Top of SOURCE MATERIAL
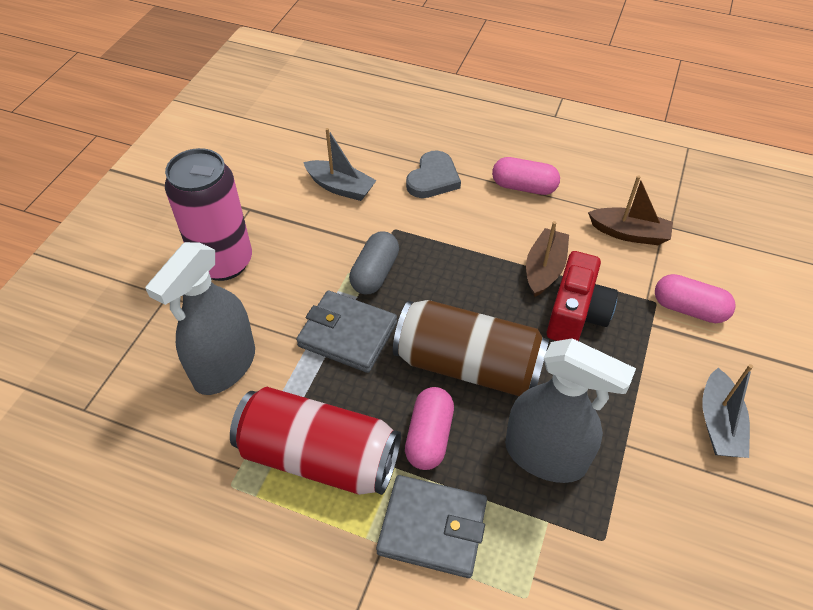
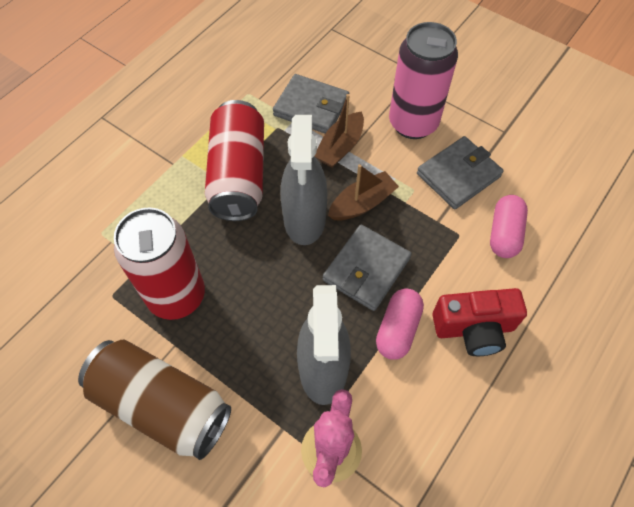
grey boat: 2 -> 0
grey capsule: 1 -> 0
grey heart: 1 -> 0
grey wallet: 2 -> 3
pink cactus: 0 -> 1
pink capsule: 3 -> 2
red can: 1 -> 2

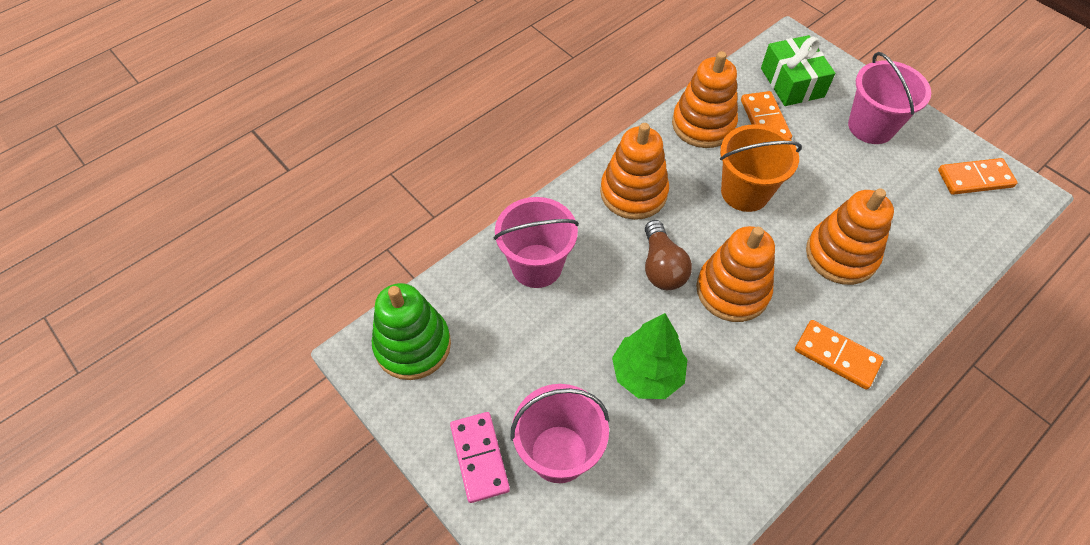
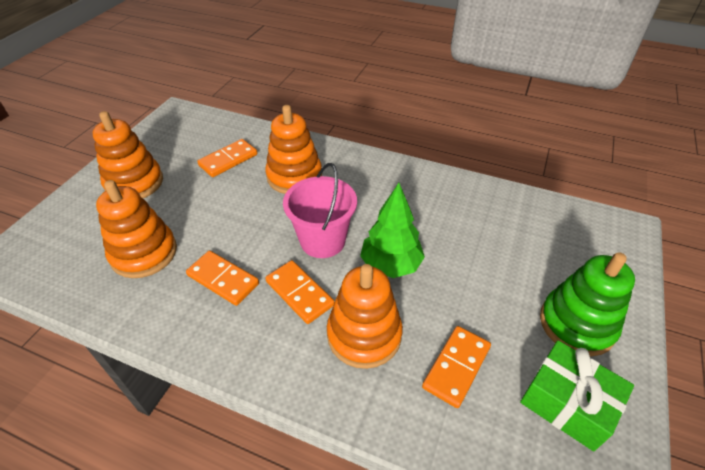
brown light bulb: 1 -> 0
orange bucket: 1 -> 0
orange domino: 3 -> 4
pink bucket: 3 -> 1
pink domino: 1 -> 0

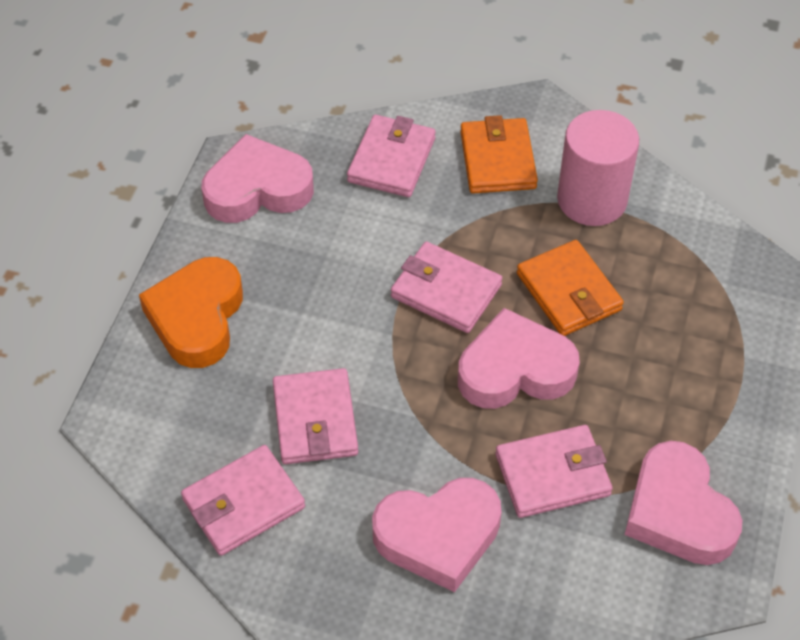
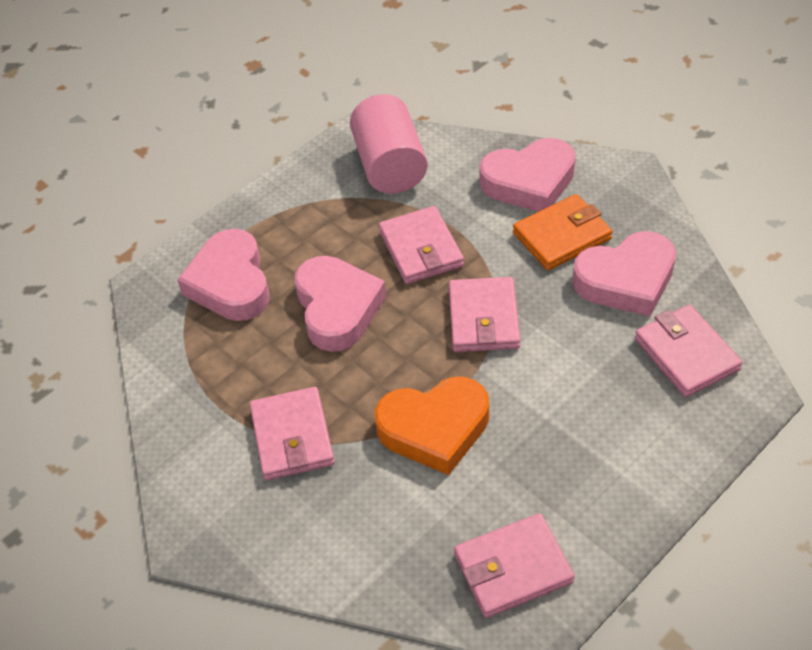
orange wallet: 2 -> 1

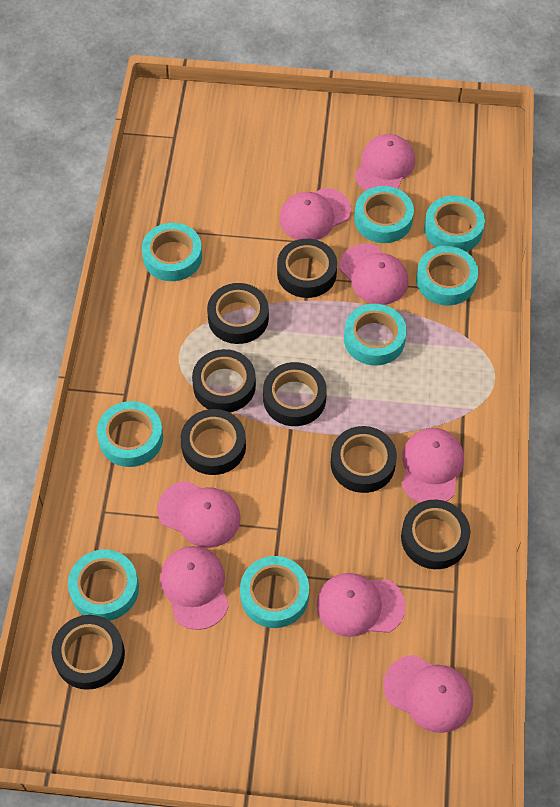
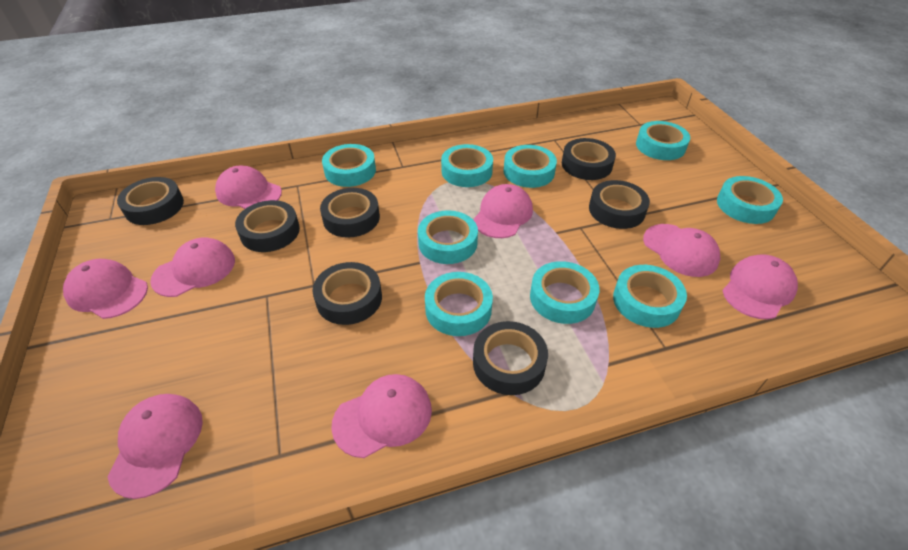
black tape: 8 -> 7
turquoise tape: 8 -> 9

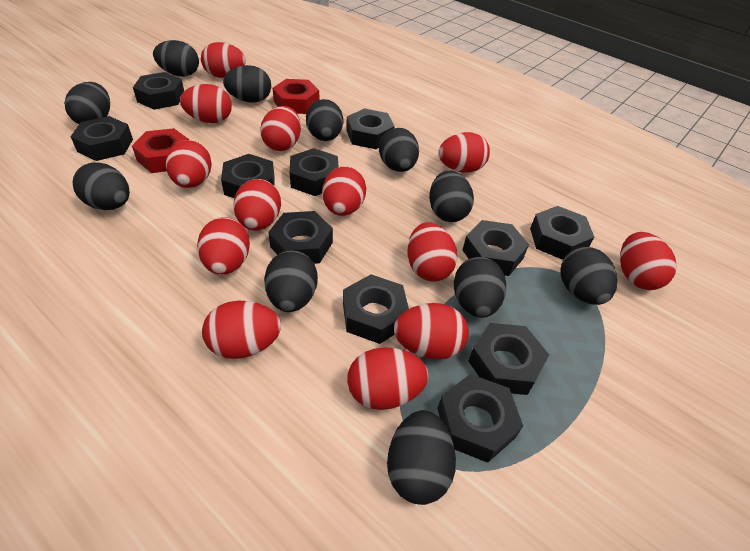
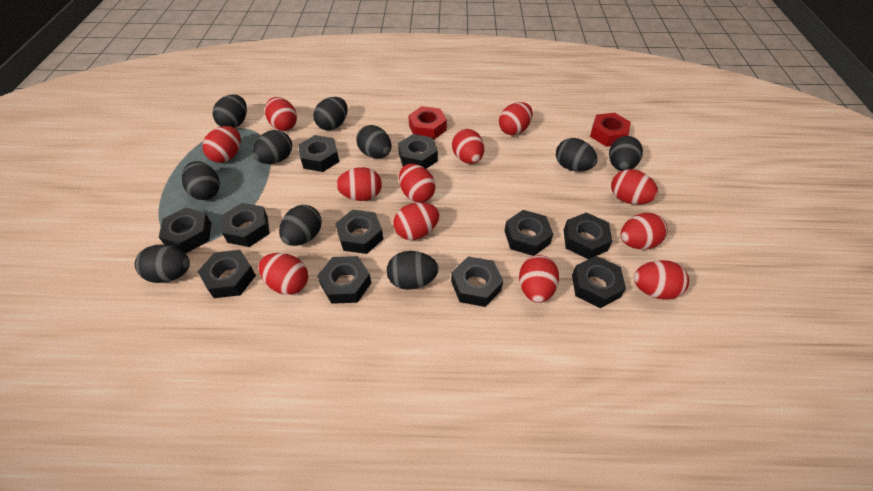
black egg: 11 -> 10
red egg: 13 -> 12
Bottom of SOURCE MATERIAL
● **WORK ITEM**: Omit every picture while printing the data word for word.

● **ANSWER FOR THE TASK**:
grey boat: 2 -> 0
grey capsule: 1 -> 0
grey heart: 1 -> 0
grey wallet: 2 -> 3
pink cactus: 0 -> 1
pink capsule: 3 -> 2
red can: 1 -> 2

brown light bulb: 1 -> 0
orange bucket: 1 -> 0
orange domino: 3 -> 4
pink bucket: 3 -> 1
pink domino: 1 -> 0

orange wallet: 2 -> 1

black tape: 8 -> 7
turquoise tape: 8 -> 9

black egg: 11 -> 10
red egg: 13 -> 12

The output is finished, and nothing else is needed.